TASK STATEMENT
In the entries below, find the line with "moved,blue spool,<786 333>,,<397" and the line with "replaced,pink duck,<726 165>,red". Print those two and everything between them exactly, and nothing else.

EXTRACTED ENTRIES
□ □ □

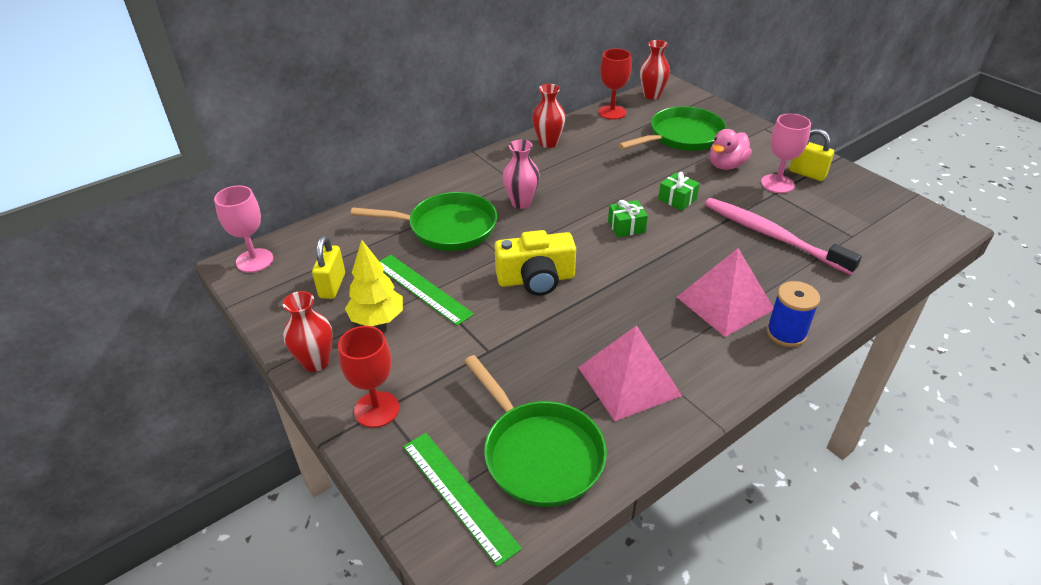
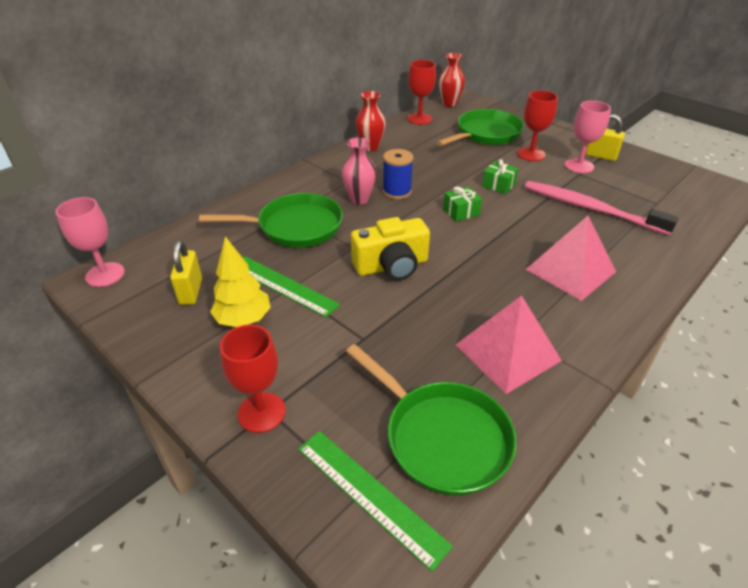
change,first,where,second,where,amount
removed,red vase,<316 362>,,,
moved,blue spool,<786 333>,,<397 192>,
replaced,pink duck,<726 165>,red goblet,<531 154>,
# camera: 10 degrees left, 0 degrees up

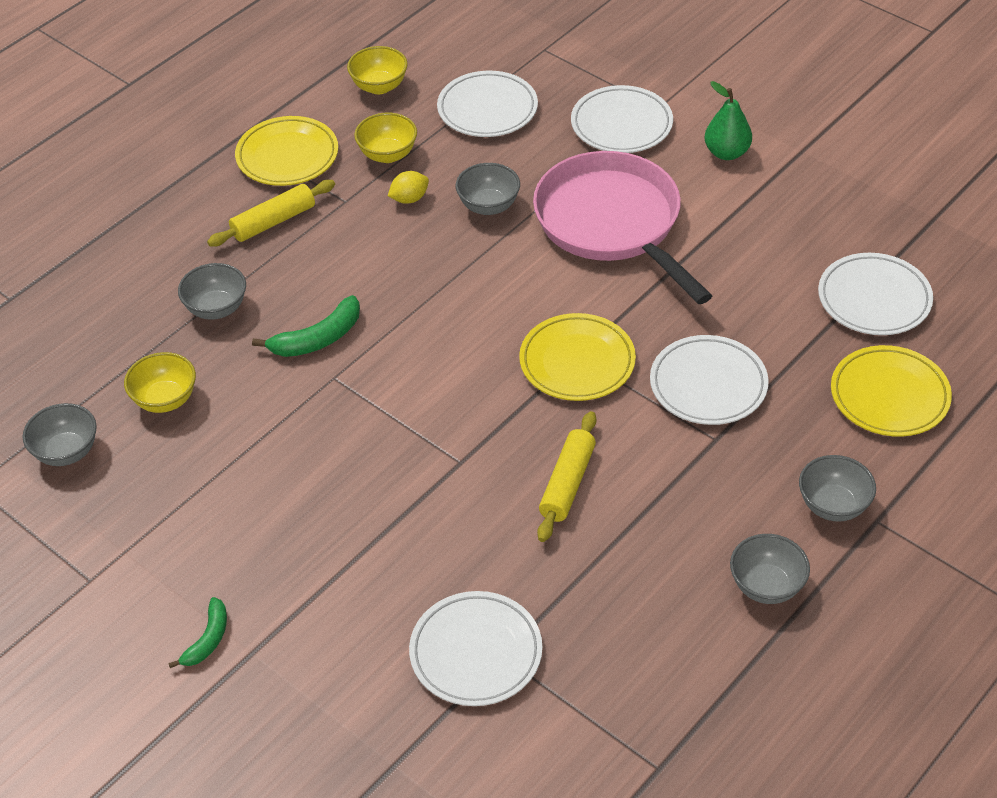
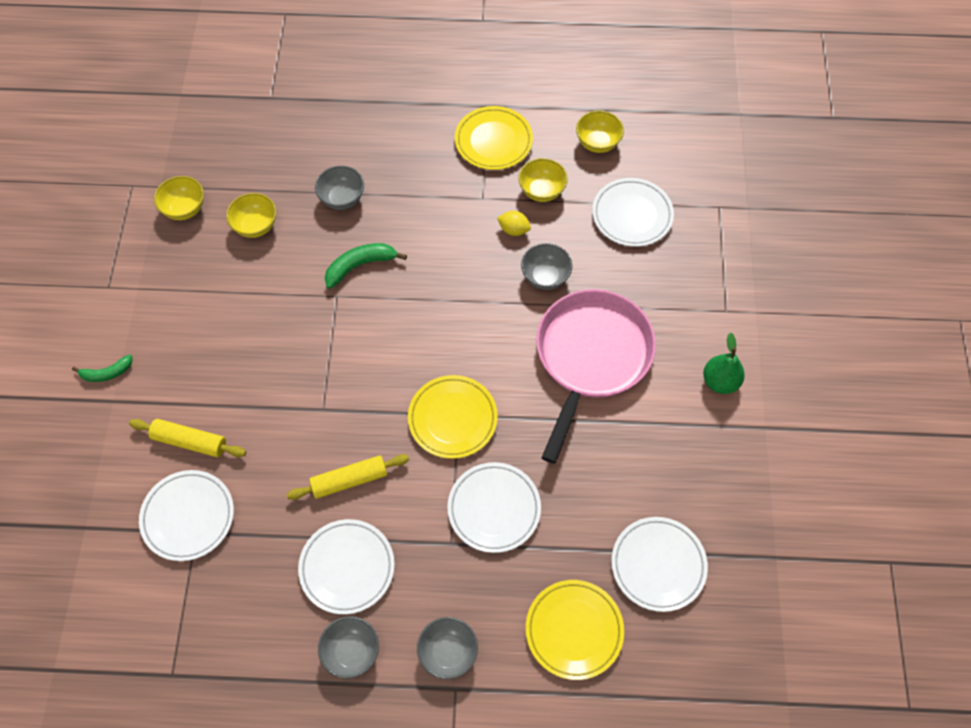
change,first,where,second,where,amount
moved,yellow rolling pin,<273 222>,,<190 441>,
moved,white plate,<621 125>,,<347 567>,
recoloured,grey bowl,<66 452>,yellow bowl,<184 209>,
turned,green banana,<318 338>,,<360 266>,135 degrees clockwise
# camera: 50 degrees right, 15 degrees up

□ □ □

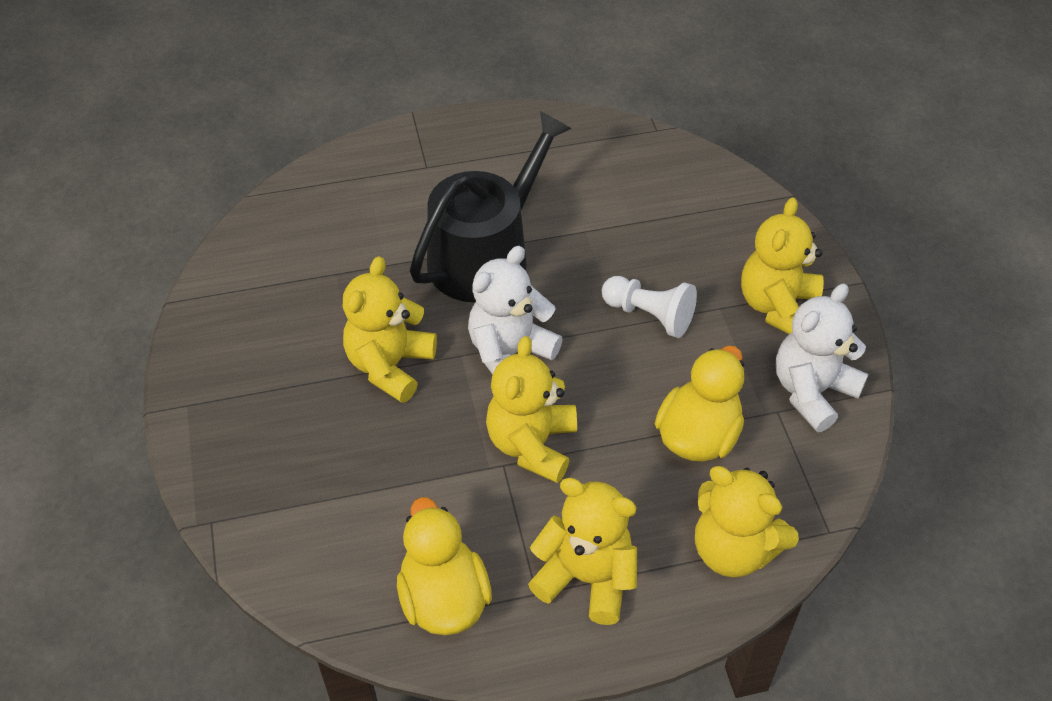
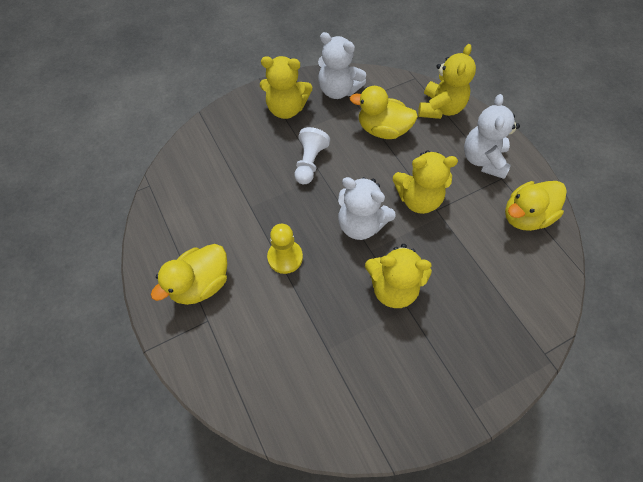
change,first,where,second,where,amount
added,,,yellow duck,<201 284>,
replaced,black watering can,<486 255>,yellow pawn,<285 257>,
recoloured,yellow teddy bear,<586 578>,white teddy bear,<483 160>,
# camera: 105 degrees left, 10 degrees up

□ □ □

OUTPUT FOR THIS TASK
moved,blue spool,<786 333>,,<397 192>,
replaced,pink duck,<726 165>,red goblet,<531 154>,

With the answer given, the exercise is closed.